*To do:* Copy each line of the records that holds the string "diode".

(Change listing data)
----------

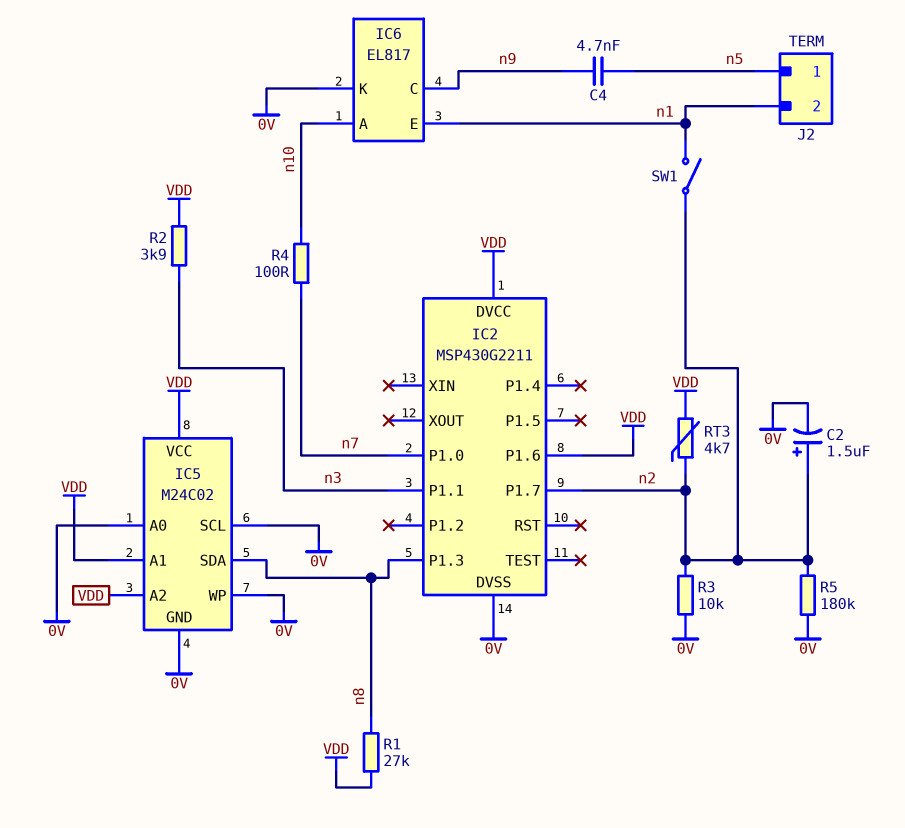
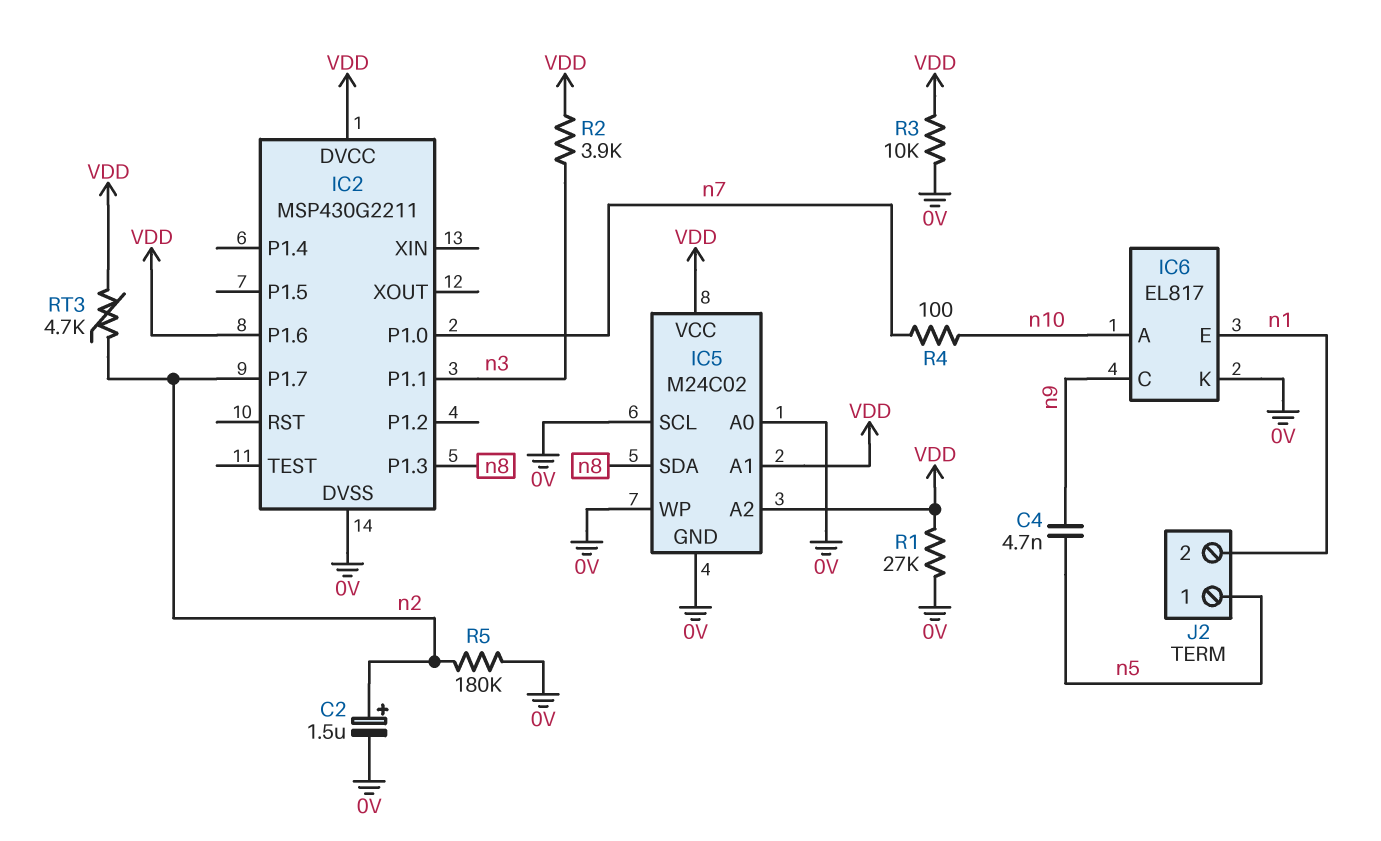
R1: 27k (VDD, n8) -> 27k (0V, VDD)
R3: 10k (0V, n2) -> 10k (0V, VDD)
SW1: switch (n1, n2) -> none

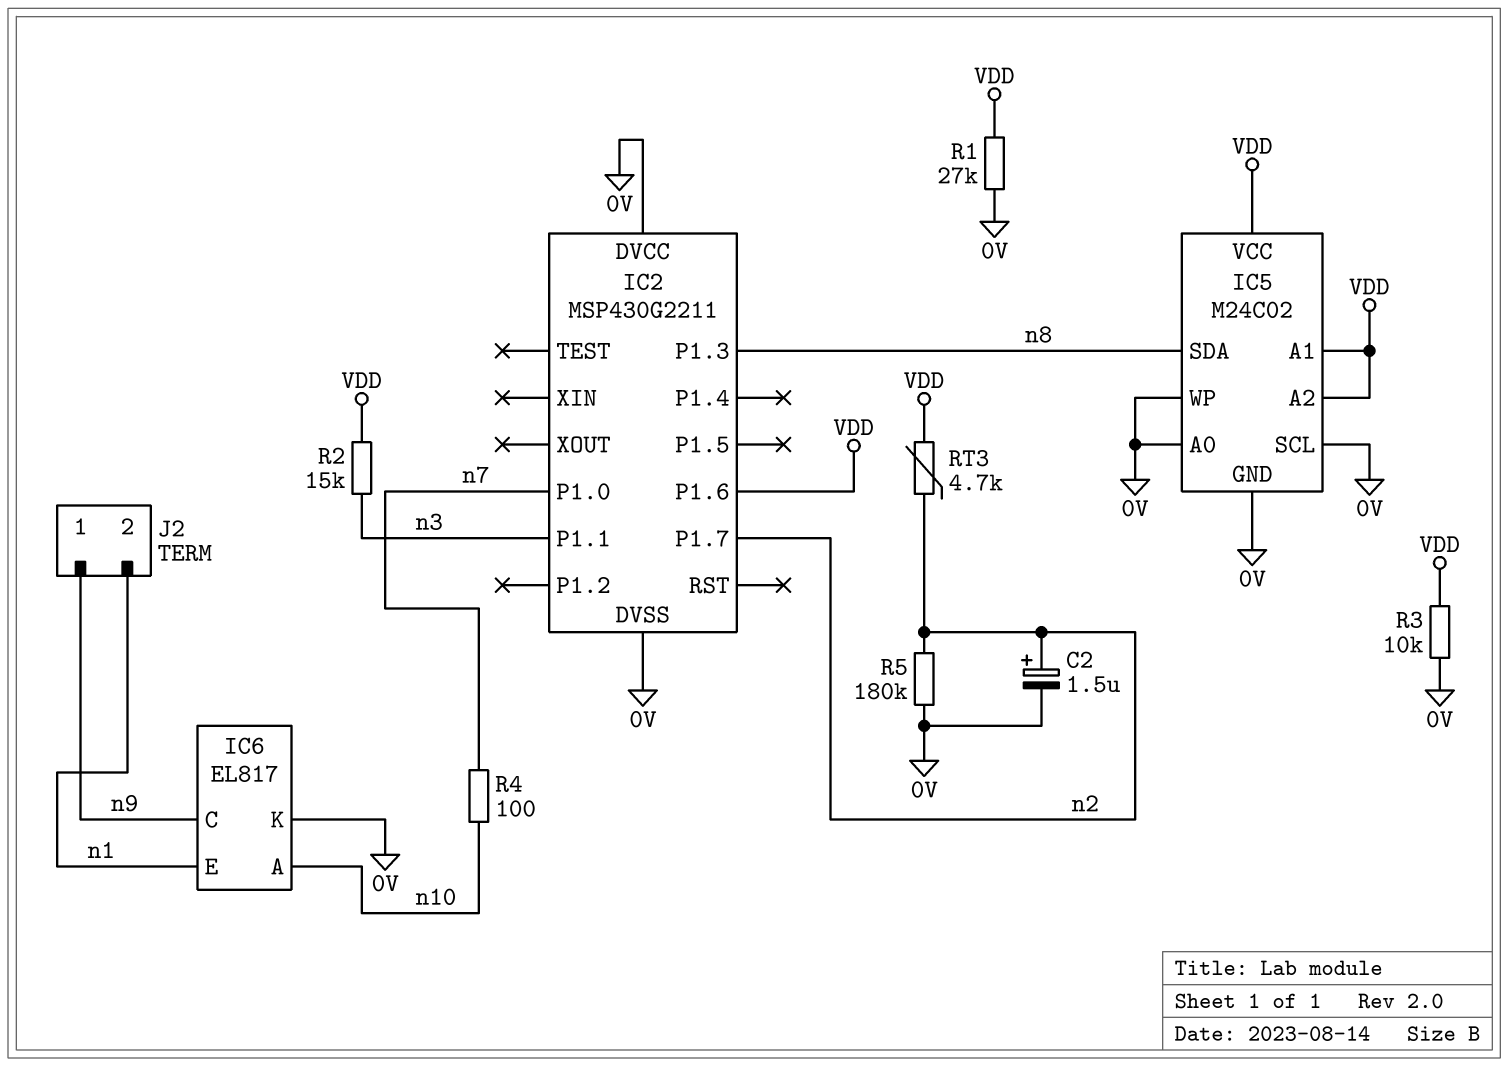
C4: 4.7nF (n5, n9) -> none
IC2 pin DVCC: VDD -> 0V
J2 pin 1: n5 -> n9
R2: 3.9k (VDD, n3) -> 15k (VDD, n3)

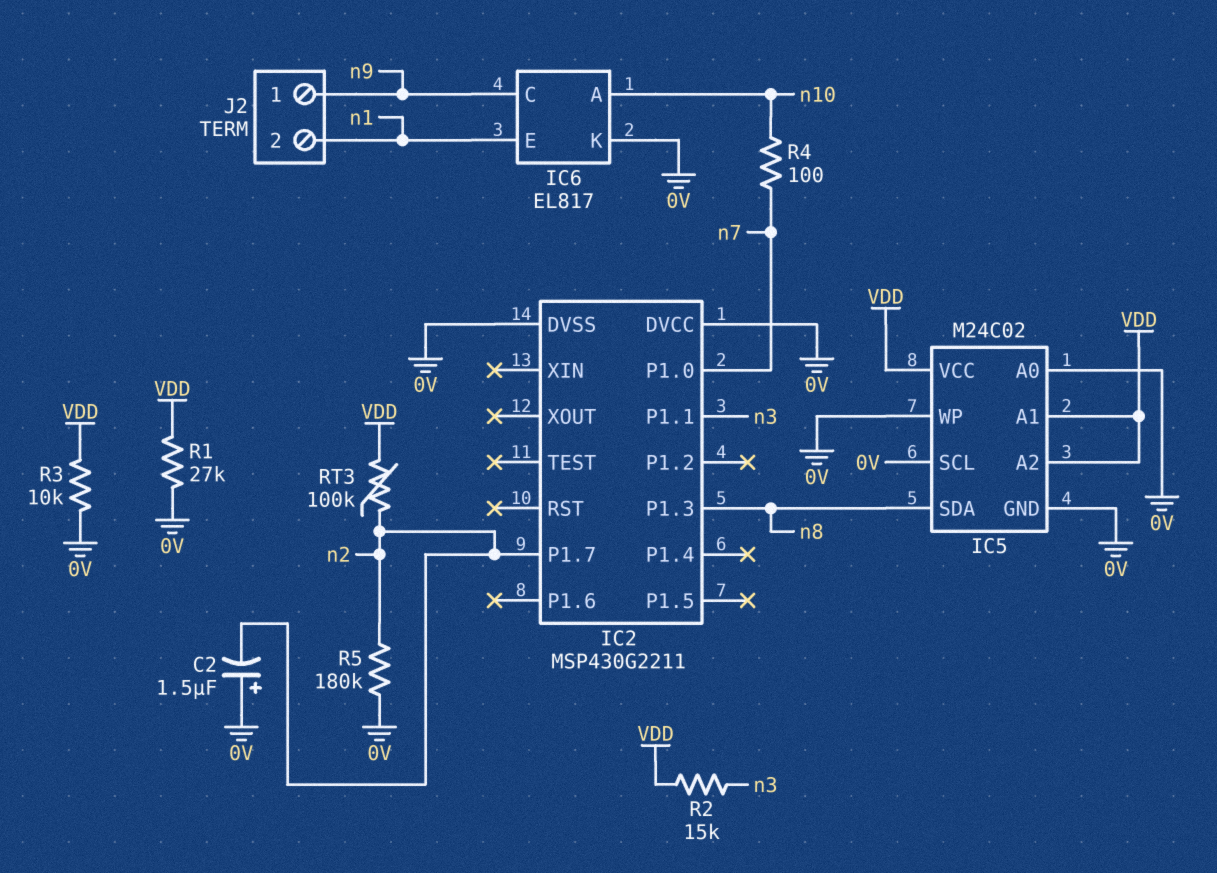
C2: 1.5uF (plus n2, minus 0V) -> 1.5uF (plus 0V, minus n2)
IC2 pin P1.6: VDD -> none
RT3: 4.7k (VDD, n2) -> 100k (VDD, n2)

----------

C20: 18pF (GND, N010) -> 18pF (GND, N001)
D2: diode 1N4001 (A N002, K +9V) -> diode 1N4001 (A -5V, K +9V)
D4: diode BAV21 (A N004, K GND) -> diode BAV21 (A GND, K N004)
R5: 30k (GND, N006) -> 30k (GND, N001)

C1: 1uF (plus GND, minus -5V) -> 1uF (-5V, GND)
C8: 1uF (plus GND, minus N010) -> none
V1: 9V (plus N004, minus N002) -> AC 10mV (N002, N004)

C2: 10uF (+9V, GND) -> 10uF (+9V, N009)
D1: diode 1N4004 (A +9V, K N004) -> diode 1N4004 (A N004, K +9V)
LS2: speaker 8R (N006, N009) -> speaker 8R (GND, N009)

----------

*Written answer:*
D2: diode 1N4001 (A N002, K +9V) -> diode 1N4001 (A -5V, K +9V)
D4: diode BAV21 (A N004, K GND) -> diode BAV21 (A GND, K N004)
D1: diode 1N4004 (A +9V, K N004) -> diode 1N4004 (A N004, K +9V)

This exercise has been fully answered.